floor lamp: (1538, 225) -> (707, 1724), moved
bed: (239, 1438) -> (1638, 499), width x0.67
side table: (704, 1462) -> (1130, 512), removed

==

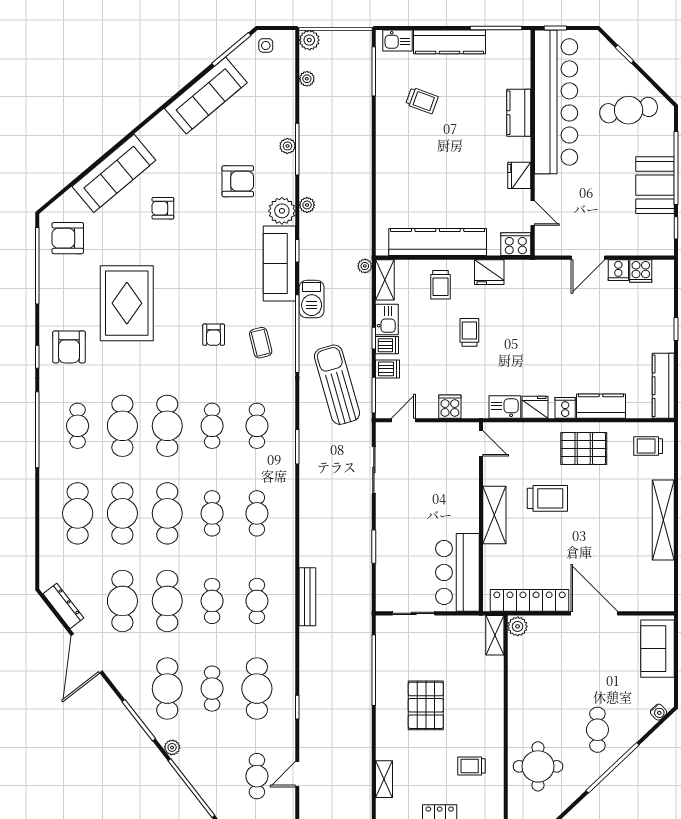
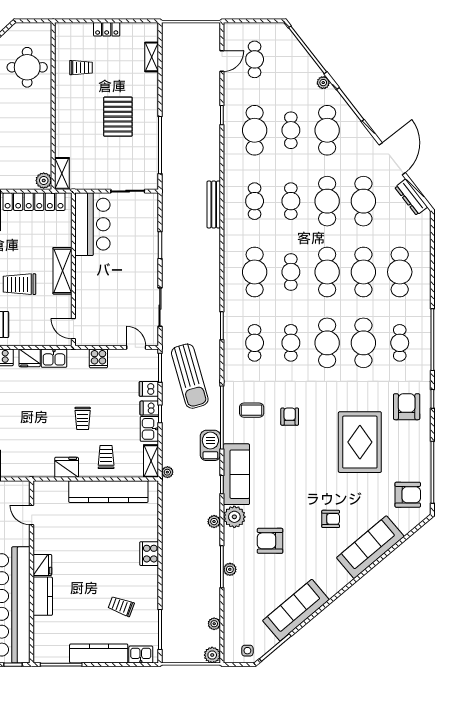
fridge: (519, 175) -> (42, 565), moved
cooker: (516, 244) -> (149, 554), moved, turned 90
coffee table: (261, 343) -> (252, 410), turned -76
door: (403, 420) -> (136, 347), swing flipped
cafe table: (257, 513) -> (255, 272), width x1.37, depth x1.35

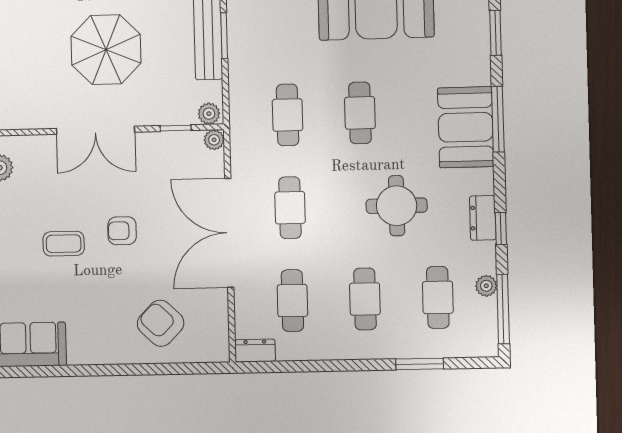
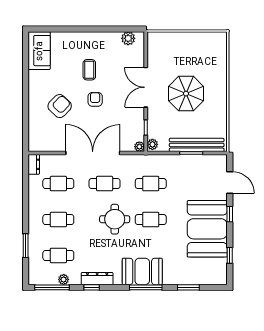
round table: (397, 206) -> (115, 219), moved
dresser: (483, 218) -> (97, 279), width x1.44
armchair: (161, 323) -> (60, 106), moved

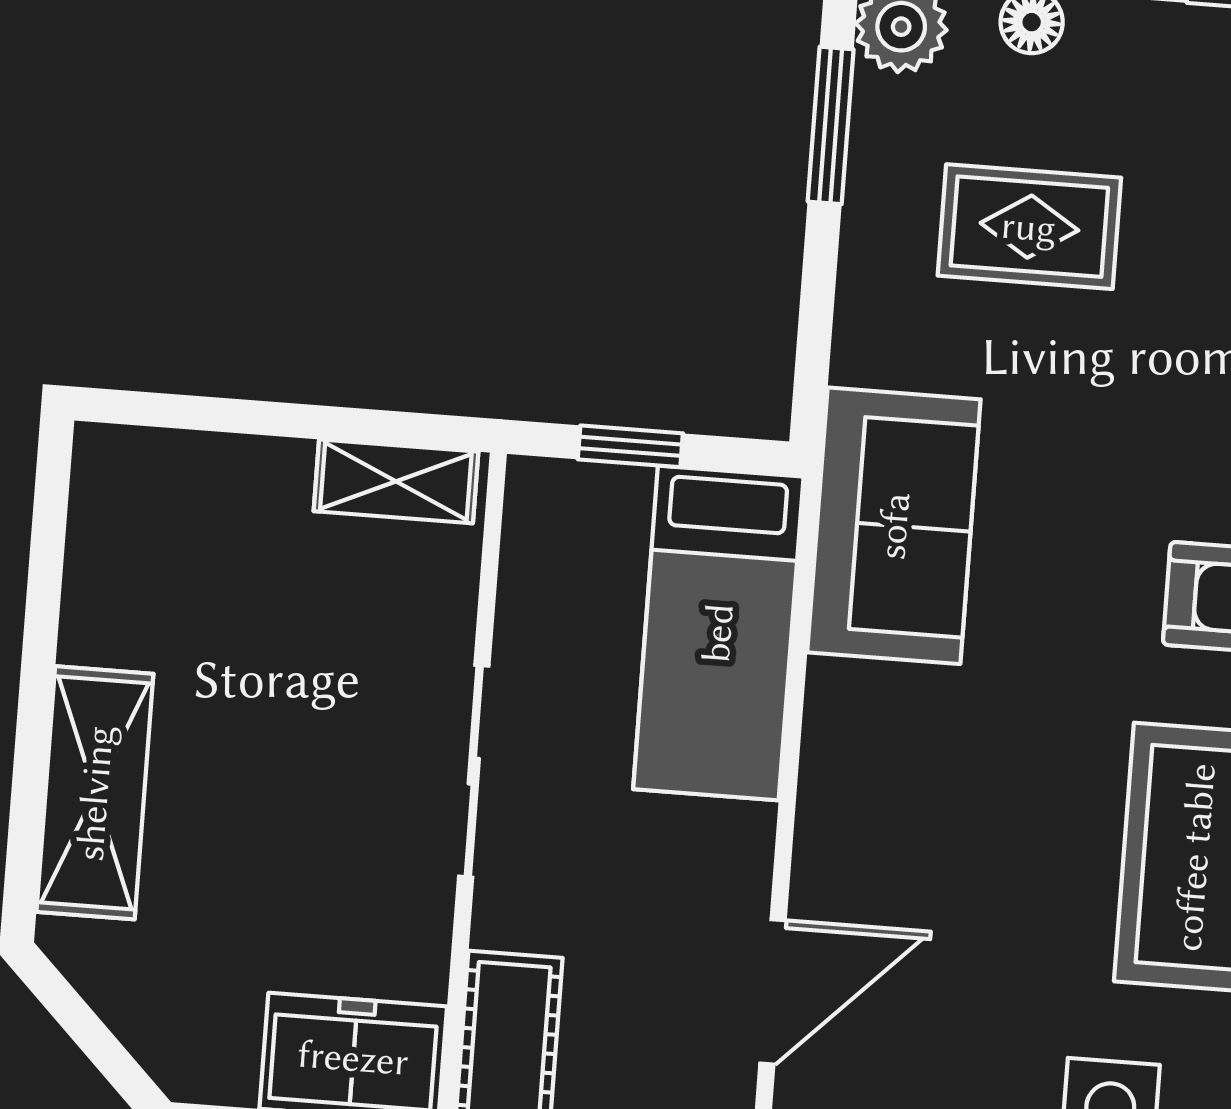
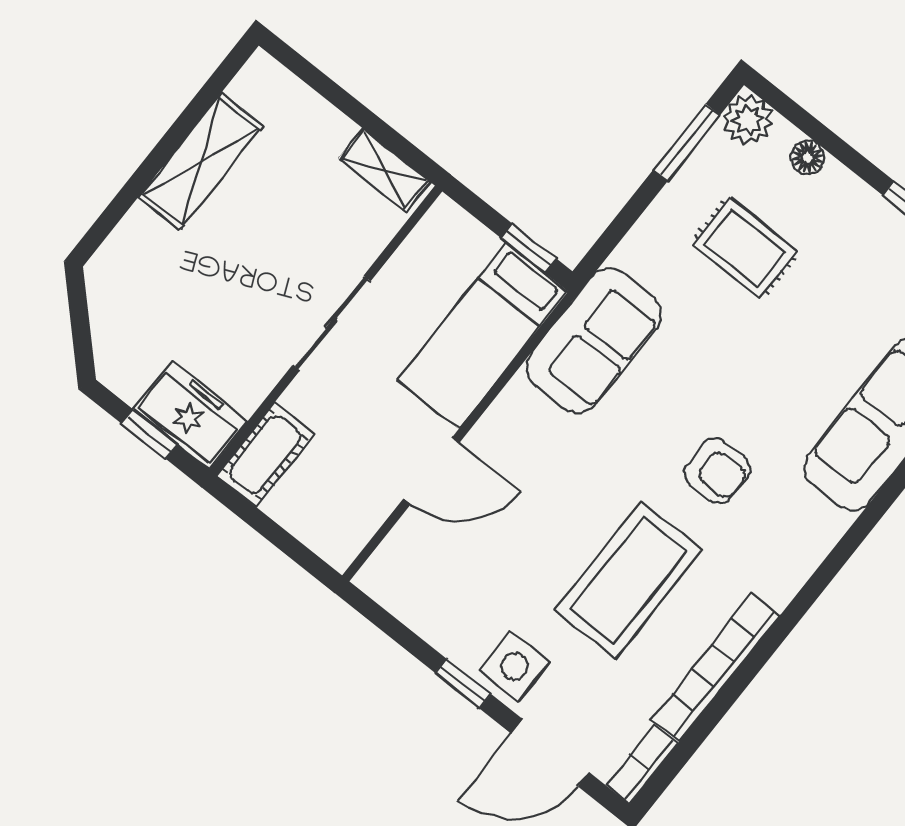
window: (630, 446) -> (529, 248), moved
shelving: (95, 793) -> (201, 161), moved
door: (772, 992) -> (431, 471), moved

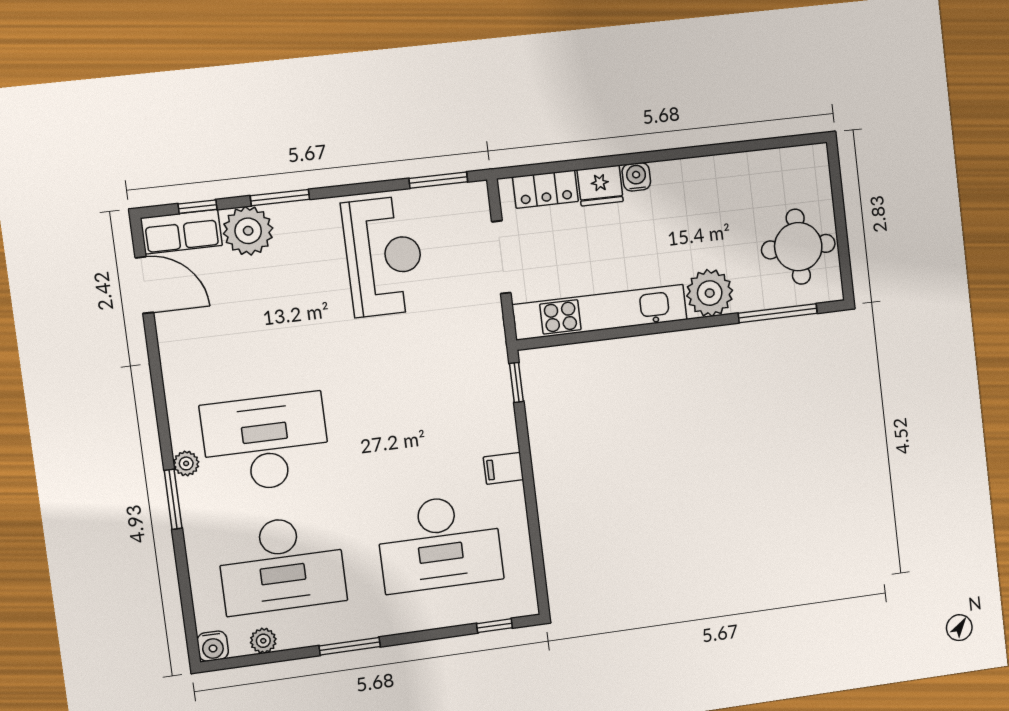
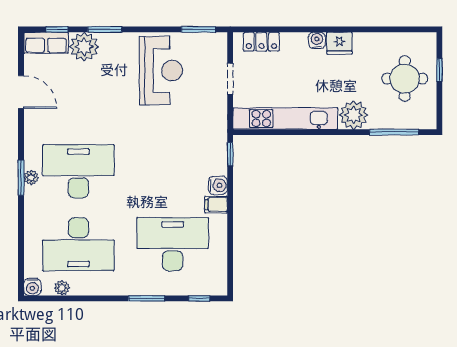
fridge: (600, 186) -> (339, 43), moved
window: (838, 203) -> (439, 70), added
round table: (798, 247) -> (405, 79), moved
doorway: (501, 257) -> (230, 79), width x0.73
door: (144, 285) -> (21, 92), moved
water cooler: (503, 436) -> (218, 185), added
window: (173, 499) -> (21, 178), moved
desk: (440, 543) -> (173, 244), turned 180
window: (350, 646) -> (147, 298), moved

---

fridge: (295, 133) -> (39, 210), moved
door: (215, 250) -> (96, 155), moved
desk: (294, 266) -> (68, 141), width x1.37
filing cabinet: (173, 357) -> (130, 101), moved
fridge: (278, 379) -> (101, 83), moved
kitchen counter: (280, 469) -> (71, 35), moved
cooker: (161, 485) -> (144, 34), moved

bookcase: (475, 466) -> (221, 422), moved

#### Exercise brief
Would you print exactly, and only, the lines of the data above from the line with "bed: (239, 1438) -> (1638, 499), width x0.67" through the line with "side table: (704, 1462)", inclusive?

#### Response
bed: (239, 1438) -> (1638, 499), width x0.67
side table: (704, 1462) -> (1130, 512), removed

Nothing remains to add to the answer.